══ Extracted material ══

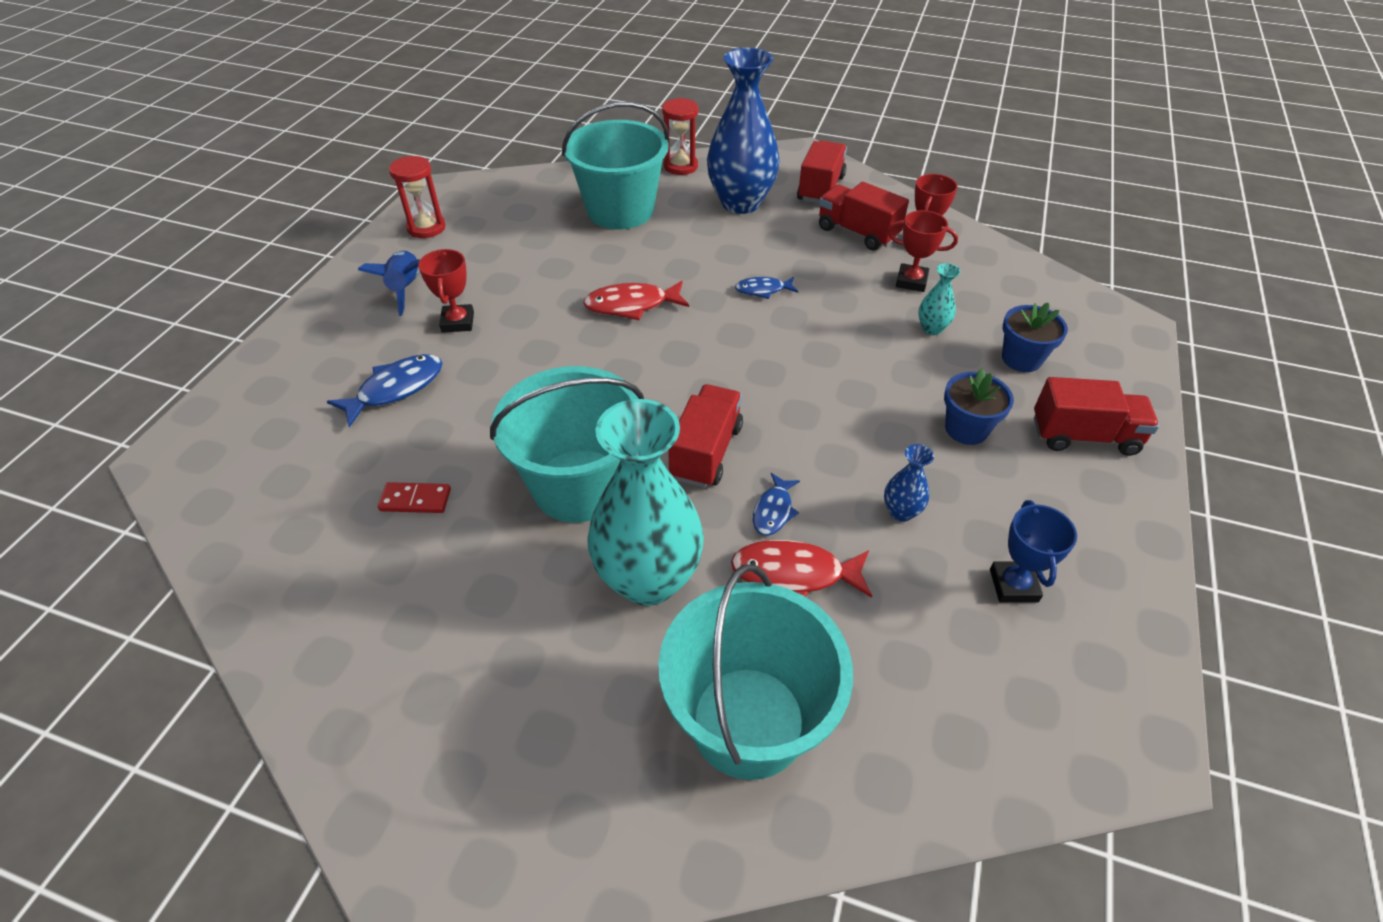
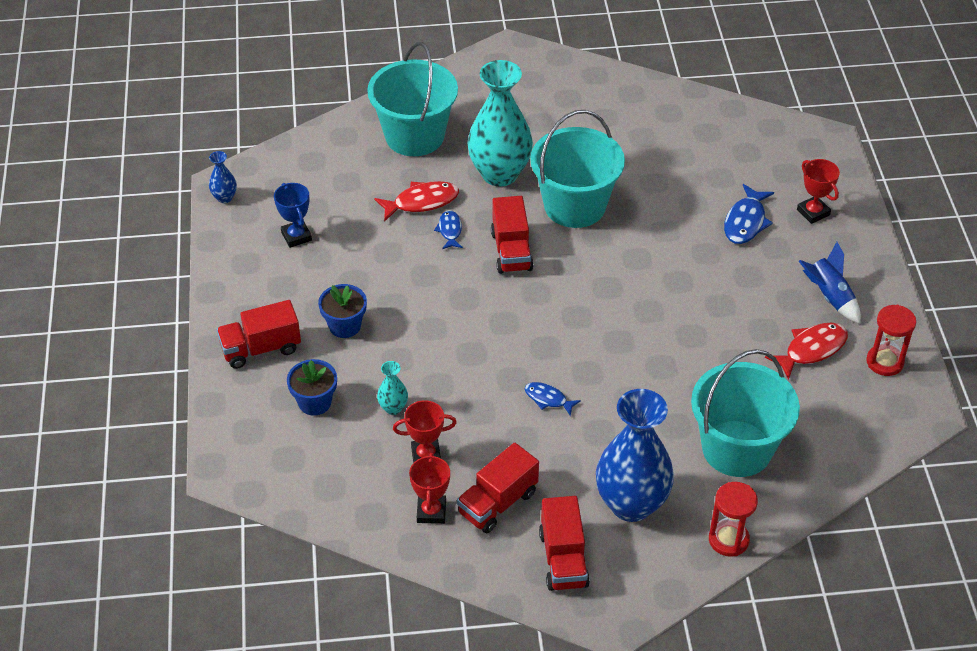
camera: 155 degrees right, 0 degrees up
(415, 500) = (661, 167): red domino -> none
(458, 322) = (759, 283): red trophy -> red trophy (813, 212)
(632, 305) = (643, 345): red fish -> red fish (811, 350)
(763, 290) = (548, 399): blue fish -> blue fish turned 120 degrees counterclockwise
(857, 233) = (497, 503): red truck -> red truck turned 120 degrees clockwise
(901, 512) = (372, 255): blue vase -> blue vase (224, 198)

═══

» **Activity**
A complete answer gives every line of the data that includes "fish".

» **Result for this exercise**
(632, 305) = (643, 345): red fish -> red fish (811, 350)
(763, 290) = (548, 399): blue fish -> blue fish turned 120 degrees counterclockwise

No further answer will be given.